### Description of the task
Across the records, find how many lines include the string "orange" and answer with only the figure.

### Data provided
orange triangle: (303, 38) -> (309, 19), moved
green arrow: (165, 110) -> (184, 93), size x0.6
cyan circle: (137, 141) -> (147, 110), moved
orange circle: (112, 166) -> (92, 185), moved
==
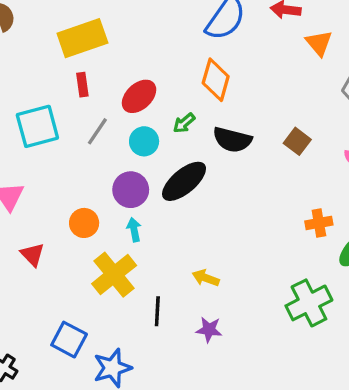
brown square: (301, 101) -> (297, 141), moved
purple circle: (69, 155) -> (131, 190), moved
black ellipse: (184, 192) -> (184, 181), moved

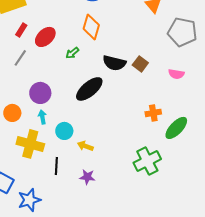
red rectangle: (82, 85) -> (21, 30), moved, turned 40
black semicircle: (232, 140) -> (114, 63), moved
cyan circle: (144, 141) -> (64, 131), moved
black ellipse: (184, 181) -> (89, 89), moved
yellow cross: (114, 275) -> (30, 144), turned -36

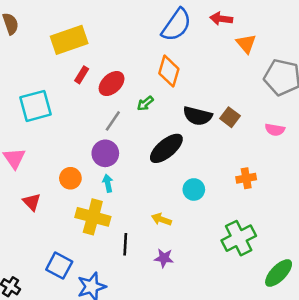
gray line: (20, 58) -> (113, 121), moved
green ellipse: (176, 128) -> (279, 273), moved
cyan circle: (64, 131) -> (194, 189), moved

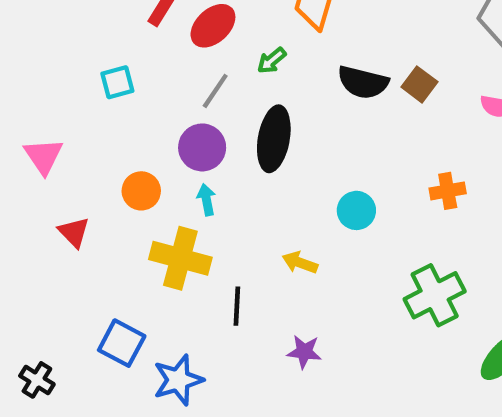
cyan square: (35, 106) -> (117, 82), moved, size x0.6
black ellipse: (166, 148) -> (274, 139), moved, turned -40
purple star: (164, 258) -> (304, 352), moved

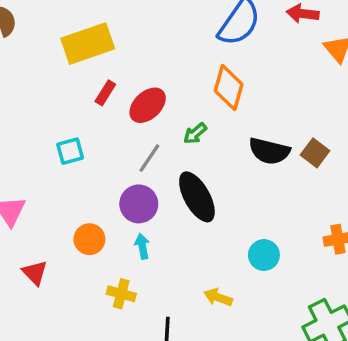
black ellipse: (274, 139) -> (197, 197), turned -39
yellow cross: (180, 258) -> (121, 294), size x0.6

### Result of the exercise
2